┌─ Data section
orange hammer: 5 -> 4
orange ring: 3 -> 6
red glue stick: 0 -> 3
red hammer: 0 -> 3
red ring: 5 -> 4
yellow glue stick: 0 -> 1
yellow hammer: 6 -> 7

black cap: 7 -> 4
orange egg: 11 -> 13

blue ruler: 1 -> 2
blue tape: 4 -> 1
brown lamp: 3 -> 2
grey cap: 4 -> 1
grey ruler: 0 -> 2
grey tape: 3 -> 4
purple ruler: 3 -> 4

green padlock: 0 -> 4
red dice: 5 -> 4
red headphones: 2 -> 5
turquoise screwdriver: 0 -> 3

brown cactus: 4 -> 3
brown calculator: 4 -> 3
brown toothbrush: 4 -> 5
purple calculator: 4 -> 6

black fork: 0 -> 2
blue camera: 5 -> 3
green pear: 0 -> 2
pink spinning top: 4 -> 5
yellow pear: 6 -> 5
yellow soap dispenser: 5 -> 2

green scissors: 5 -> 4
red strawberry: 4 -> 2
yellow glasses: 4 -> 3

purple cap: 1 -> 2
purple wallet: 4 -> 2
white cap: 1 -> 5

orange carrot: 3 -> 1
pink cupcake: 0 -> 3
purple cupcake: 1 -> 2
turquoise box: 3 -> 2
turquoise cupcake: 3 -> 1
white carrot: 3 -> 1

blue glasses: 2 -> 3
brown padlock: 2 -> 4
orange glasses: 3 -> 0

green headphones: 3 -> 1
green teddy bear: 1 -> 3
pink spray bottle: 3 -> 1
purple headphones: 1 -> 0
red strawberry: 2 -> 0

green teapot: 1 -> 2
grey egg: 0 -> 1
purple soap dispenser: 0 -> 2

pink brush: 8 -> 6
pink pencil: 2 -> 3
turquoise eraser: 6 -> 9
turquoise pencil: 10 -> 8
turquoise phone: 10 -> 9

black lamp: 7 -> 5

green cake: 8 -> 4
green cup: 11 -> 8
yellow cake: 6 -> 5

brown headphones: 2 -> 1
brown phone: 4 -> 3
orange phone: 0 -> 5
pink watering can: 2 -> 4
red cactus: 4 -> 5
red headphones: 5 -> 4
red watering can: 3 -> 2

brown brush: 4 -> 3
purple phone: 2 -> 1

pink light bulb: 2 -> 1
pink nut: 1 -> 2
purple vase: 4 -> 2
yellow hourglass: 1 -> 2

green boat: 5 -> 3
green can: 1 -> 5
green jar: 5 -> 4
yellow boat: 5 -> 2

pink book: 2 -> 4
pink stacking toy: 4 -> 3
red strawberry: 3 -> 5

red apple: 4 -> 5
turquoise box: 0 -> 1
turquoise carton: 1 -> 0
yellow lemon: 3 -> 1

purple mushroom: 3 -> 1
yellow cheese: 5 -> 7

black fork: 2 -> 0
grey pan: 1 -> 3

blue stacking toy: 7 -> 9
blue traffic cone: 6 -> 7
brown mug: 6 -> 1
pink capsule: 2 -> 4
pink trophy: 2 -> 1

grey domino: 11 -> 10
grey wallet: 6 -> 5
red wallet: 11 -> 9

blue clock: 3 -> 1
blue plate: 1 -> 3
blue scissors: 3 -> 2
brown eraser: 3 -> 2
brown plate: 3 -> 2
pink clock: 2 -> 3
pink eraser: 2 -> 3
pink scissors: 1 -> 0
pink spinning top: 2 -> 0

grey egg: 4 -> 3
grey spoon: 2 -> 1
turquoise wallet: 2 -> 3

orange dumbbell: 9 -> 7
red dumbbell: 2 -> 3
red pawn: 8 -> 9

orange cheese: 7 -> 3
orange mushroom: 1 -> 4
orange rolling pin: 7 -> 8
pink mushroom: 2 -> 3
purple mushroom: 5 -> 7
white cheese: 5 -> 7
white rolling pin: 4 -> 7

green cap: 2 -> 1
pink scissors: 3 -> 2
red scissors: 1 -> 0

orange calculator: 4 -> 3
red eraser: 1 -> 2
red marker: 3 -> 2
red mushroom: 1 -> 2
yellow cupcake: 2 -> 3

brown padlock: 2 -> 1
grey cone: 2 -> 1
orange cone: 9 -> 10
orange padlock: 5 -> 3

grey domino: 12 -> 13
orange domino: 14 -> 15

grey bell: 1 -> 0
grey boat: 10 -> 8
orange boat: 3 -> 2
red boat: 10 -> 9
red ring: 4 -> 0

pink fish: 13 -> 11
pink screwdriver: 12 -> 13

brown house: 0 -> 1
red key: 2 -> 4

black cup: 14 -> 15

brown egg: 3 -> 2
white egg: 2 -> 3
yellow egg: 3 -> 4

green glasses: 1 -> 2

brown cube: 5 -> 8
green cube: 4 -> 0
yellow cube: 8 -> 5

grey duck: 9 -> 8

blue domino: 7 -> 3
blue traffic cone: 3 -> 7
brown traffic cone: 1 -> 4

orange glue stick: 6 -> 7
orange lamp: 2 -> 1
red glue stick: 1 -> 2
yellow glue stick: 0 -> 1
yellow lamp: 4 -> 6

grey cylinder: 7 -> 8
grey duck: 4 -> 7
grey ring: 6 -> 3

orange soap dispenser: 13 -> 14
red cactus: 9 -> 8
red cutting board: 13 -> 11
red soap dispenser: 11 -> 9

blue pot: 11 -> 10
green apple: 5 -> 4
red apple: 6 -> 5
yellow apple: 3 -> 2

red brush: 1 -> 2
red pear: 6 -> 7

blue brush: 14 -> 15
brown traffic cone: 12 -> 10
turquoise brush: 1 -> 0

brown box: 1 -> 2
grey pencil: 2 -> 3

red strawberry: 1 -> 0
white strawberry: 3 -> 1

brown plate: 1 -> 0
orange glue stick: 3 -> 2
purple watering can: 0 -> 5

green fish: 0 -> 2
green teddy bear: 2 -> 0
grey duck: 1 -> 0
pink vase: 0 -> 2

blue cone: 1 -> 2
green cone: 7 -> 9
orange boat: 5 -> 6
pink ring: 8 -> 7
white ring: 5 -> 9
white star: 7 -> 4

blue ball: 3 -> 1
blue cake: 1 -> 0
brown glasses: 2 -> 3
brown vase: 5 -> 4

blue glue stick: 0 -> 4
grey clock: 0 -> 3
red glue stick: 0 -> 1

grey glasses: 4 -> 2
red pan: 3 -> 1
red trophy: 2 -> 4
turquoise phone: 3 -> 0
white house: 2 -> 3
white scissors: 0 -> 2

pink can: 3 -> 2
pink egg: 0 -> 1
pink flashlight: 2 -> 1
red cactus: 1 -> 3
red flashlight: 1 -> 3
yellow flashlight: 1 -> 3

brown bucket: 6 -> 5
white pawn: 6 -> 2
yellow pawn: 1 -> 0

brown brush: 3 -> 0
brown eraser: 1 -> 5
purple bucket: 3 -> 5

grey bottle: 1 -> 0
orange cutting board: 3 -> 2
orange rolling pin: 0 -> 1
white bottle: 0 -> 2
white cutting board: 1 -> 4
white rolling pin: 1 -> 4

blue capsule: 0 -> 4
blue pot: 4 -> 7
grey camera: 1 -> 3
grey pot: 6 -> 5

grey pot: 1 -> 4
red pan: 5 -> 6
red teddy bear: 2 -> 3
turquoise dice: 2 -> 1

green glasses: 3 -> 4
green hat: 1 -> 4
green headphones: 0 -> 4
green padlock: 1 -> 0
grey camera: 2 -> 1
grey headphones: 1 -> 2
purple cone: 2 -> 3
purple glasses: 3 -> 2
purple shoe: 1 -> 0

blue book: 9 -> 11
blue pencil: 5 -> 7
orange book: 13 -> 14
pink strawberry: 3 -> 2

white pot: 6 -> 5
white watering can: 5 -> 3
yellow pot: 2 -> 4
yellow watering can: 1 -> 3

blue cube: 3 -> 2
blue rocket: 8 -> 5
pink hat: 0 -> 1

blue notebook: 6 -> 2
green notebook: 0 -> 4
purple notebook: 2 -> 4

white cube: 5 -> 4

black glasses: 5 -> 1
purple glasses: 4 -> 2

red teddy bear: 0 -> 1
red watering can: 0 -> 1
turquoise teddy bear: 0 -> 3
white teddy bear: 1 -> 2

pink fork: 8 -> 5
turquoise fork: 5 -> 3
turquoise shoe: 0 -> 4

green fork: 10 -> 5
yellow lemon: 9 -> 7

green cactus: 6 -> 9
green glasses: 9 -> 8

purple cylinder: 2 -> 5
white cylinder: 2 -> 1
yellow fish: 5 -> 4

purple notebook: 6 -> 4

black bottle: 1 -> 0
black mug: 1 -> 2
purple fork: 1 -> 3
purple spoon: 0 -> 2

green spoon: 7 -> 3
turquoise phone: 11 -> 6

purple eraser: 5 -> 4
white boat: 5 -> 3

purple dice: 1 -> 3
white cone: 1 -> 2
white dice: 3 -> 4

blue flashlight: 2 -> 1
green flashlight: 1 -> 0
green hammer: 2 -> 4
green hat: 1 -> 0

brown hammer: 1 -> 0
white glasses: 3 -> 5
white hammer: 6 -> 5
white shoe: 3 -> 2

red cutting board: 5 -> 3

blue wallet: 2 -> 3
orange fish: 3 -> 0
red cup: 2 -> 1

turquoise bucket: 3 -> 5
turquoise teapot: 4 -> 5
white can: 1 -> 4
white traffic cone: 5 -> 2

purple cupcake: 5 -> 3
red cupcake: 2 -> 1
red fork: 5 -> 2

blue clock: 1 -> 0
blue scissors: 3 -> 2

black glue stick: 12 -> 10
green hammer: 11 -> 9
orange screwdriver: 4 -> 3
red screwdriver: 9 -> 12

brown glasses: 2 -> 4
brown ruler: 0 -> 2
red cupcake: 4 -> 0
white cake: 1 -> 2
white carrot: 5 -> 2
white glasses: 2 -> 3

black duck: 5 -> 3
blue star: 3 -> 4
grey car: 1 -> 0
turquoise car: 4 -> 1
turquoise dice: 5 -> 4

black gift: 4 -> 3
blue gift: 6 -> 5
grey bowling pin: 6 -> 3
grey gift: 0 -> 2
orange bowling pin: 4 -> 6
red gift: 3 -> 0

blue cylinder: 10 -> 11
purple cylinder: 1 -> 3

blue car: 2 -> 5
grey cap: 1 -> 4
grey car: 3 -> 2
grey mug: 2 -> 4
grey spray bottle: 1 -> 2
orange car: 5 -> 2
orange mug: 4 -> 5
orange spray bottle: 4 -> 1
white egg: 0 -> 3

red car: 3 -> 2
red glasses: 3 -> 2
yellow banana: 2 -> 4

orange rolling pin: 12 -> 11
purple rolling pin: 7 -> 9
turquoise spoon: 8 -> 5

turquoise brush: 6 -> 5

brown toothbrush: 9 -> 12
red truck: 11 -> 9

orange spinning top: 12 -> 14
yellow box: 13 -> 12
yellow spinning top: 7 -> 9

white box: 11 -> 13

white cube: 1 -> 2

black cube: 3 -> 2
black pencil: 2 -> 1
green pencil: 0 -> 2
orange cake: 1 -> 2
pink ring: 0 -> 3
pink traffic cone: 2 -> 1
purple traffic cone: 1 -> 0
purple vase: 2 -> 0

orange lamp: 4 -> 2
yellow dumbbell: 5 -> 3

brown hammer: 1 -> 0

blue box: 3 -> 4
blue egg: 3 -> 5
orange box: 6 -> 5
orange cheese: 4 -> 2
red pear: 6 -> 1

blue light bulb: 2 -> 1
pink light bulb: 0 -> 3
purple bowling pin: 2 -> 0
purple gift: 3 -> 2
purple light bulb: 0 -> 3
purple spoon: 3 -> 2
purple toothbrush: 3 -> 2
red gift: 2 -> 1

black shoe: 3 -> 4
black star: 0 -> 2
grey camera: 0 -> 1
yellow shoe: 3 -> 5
└─
How to complete this task
Exactly the lines above from the one with "green teapot: 1 -> 2" to the one with "pink nut: 1 -> 2", both included, are to be quoted; leave the rest out.

Solution to the exercise
green teapot: 1 -> 2
grey egg: 0 -> 1
purple soap dispenser: 0 -> 2

pink brush: 8 -> 6
pink pencil: 2 -> 3
turquoise eraser: 6 -> 9
turquoise pencil: 10 -> 8
turquoise phone: 10 -> 9

black lamp: 7 -> 5

green cake: 8 -> 4
green cup: 11 -> 8
yellow cake: 6 -> 5

brown headphones: 2 -> 1
brown phone: 4 -> 3
orange phone: 0 -> 5
pink watering can: 2 -> 4
red cactus: 4 -> 5
red headphones: 5 -> 4
red watering can: 3 -> 2

brown brush: 4 -> 3
purple phone: 2 -> 1

pink light bulb: 2 -> 1
pink nut: 1 -> 2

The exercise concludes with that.